**EXERCISE:**
What is needed is an exact repeat of the lines from the one holding "colour,ball (green),[556 185" through the final line of the data, with no pictures.

**RECORDS TO PROCESS:**
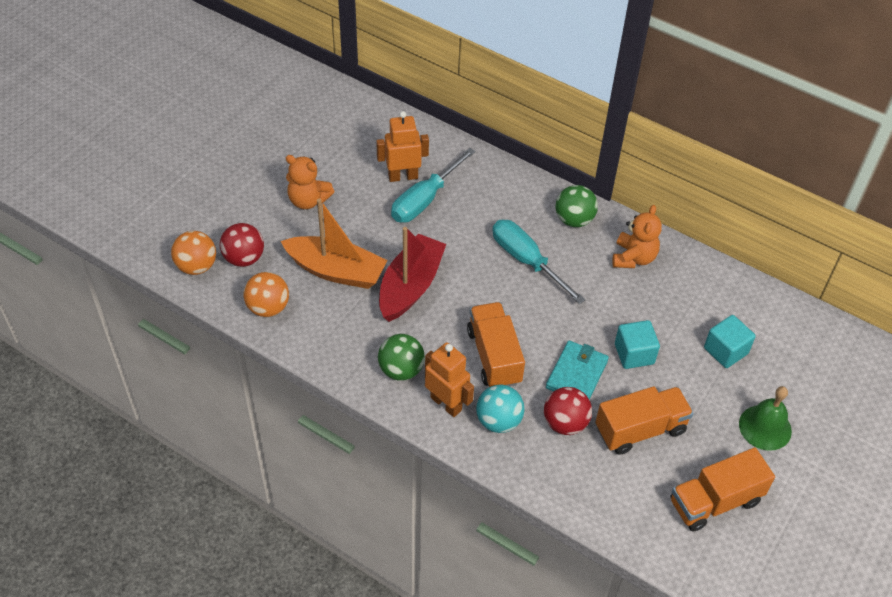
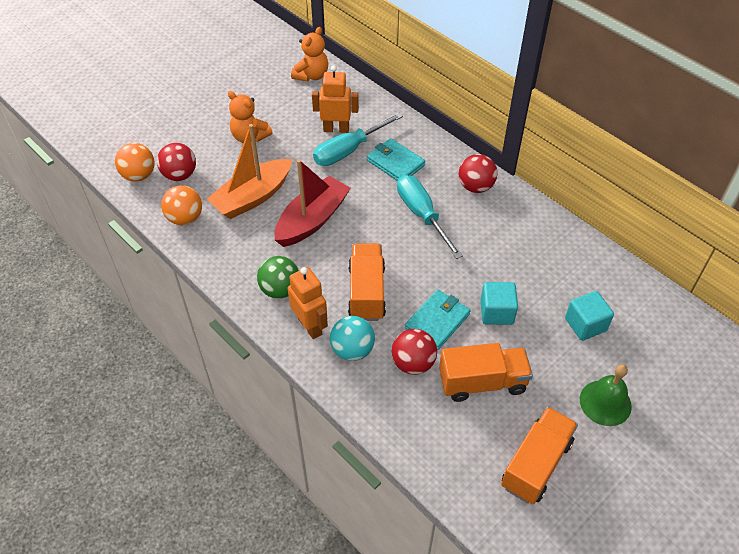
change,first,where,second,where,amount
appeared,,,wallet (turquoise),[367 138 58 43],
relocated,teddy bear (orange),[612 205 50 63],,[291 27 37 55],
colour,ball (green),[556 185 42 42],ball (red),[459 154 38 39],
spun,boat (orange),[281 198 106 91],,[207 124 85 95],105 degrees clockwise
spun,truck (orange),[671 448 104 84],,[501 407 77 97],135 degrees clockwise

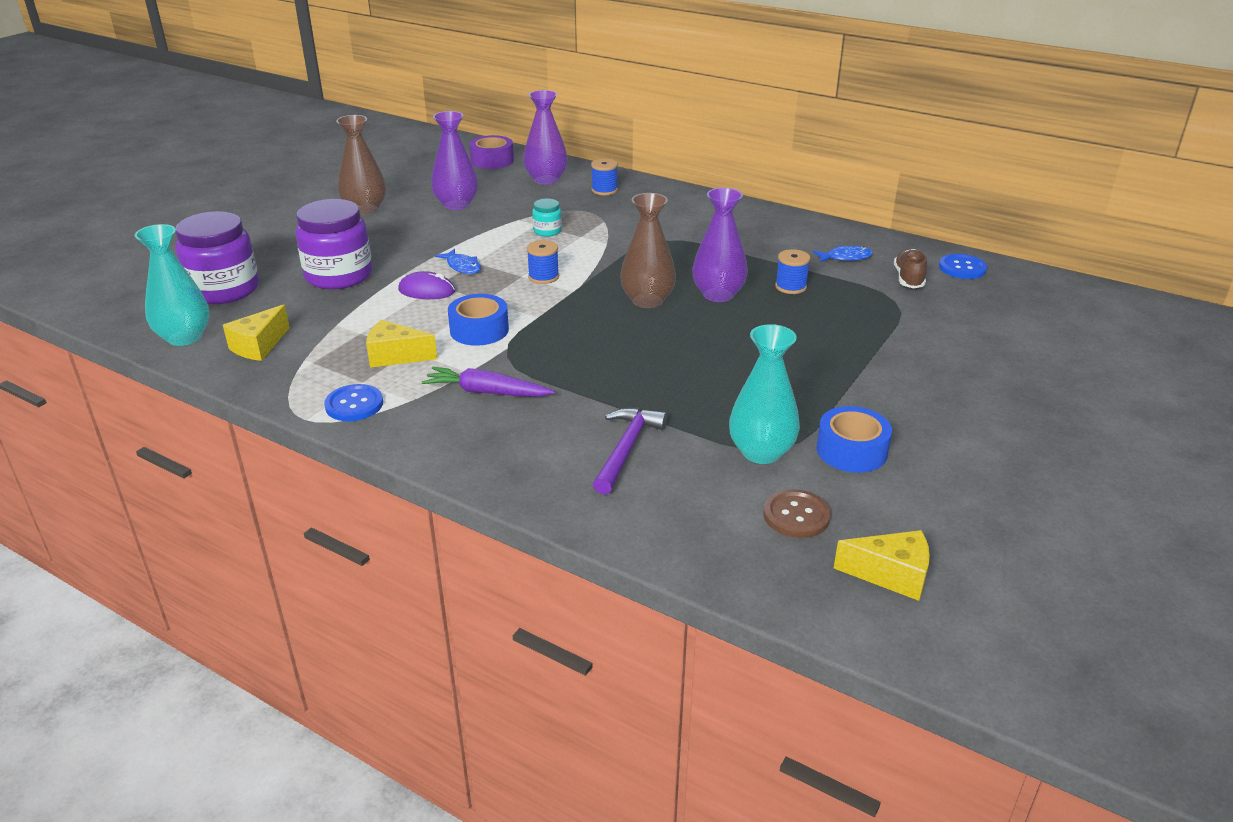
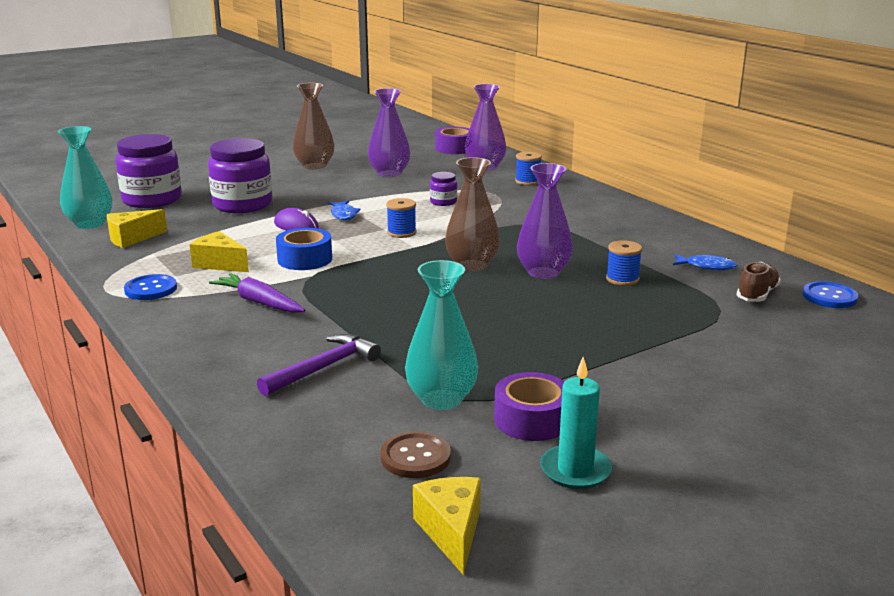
change,first,where,second,where,amount
appeared,,,candle (turquoise),[540 357 72 132],
colour,jar (turquoise),[532 199 30 37],jar (purple),[430 172 27 34],
colour,tape (blue),[816 406 76 67],tape (purple),[494 372 71 69],
spun,cheese (yellow),[834 530 96 71],,[413 477 68 98],135 degrees counterclockwise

**REPLY TO THE TASK:**
colour,ball (green),[556 185 42 42],ball (red),[459 154 38 39],
spun,boat (orange),[281 198 106 91],,[207 124 85 95],105 degrees clockwise
spun,truck (orange),[671 448 104 84],,[501 407 77 97],135 degrees clockwise

change,first,where,second,where,amount
appeared,,,candle (turquoise),[540 357 72 132],
colour,jar (turquoise),[532 199 30 37],jar (purple),[430 172 27 34],
colour,tape (blue),[816 406 76 67],tape (purple),[494 372 71 69],
spun,cheese (yellow),[834 530 96 71],,[413 477 68 98],135 degrees counterclockwise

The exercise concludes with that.